**** Source material ****

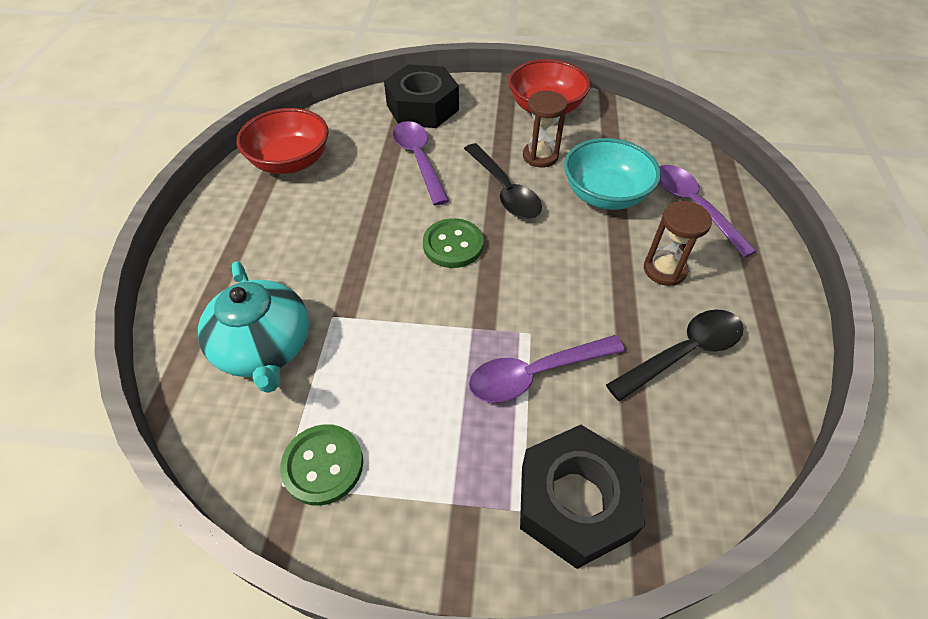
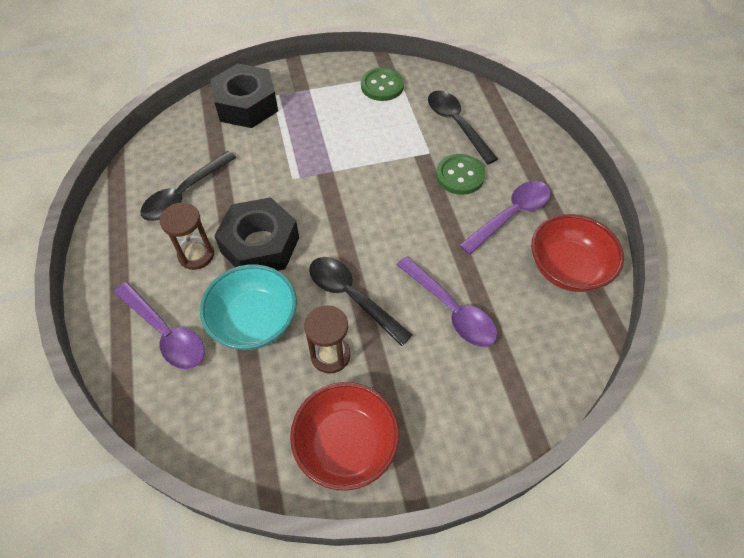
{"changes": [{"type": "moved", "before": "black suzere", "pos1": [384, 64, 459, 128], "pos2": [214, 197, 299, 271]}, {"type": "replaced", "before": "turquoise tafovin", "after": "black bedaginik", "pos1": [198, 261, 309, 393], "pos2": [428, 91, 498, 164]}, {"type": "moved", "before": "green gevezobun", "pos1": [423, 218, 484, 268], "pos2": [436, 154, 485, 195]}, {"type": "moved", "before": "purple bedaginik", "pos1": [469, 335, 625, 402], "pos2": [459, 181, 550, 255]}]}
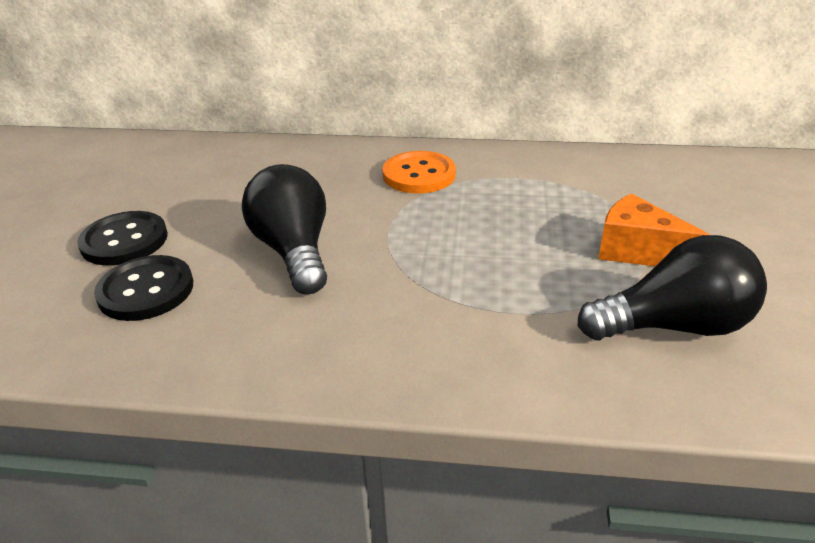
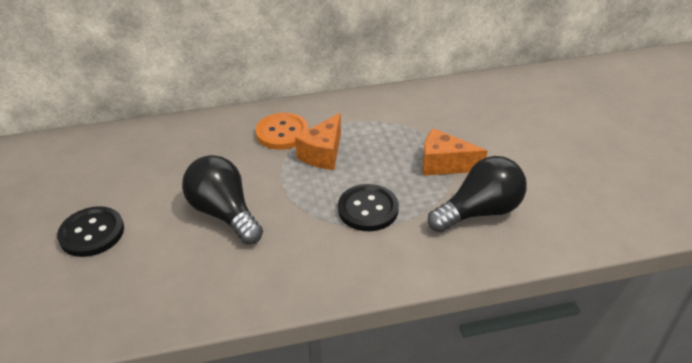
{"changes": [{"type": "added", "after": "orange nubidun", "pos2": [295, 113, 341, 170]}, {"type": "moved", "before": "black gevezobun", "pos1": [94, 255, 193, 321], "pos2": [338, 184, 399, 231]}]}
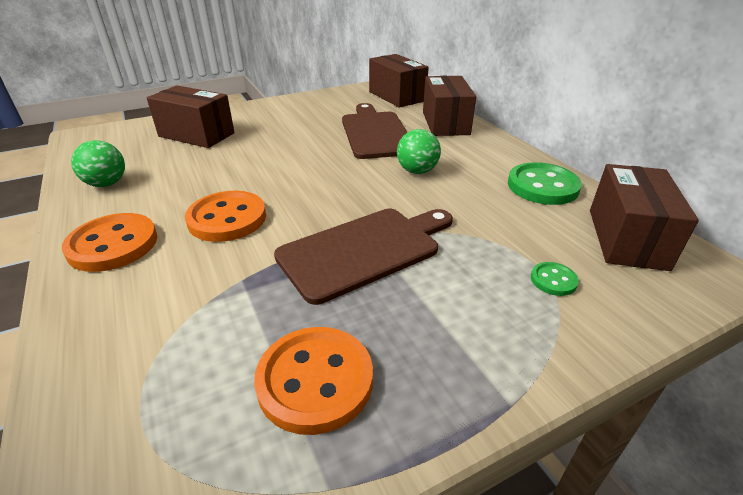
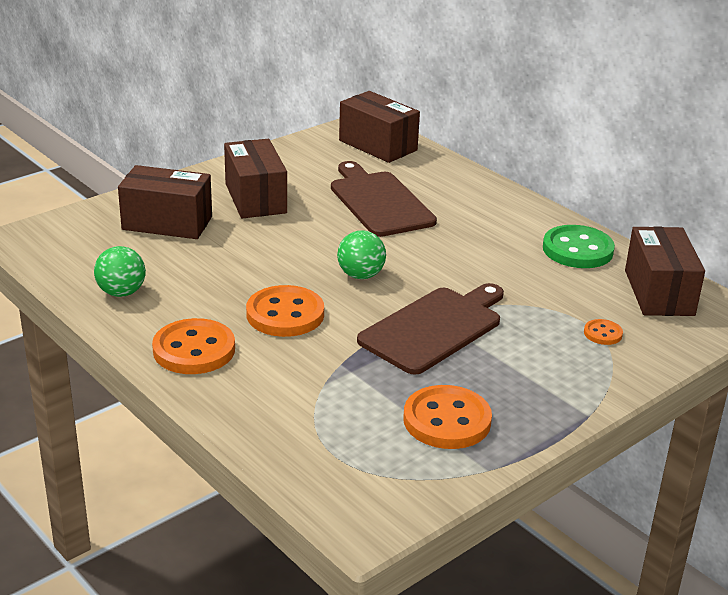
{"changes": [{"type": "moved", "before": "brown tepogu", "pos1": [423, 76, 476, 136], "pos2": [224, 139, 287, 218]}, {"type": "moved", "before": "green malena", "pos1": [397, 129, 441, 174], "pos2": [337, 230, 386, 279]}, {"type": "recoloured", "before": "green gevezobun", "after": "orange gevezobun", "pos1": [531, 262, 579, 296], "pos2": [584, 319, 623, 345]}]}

****

## Task to carry out
The copy should match each line above exactly and contain no images.

## Finished exercise
{"changes": [{"type": "moved", "before": "black suzere", "pos1": [384, 64, 459, 128], "pos2": [214, 197, 299, 271]}, {"type": "replaced", "before": "turquoise tafovin", "after": "black bedaginik", "pos1": [198, 261, 309, 393], "pos2": [428, 91, 498, 164]}, {"type": "moved", "before": "green gevezobun", "pos1": [423, 218, 484, 268], "pos2": [436, 154, 485, 195]}, {"type": "moved", "before": "purple bedaginik", "pos1": [469, 335, 625, 402], "pos2": [459, 181, 550, 255]}]}
{"changes": [{"type": "added", "after": "orange nubidun", "pos2": [295, 113, 341, 170]}, {"type": "moved", "before": "black gevezobun", "pos1": [94, 255, 193, 321], "pos2": [338, 184, 399, 231]}]}
{"changes": [{"type": "moved", "before": "brown tepogu", "pos1": [423, 76, 476, 136], "pos2": [224, 139, 287, 218]}, {"type": "moved", "before": "green malena", "pos1": [397, 129, 441, 174], "pos2": [337, 230, 386, 279]}, {"type": "recoloured", "before": "green gevezobun", "after": "orange gevezobun", "pos1": [531, 262, 579, 296], "pos2": [584, 319, 623, 345]}]}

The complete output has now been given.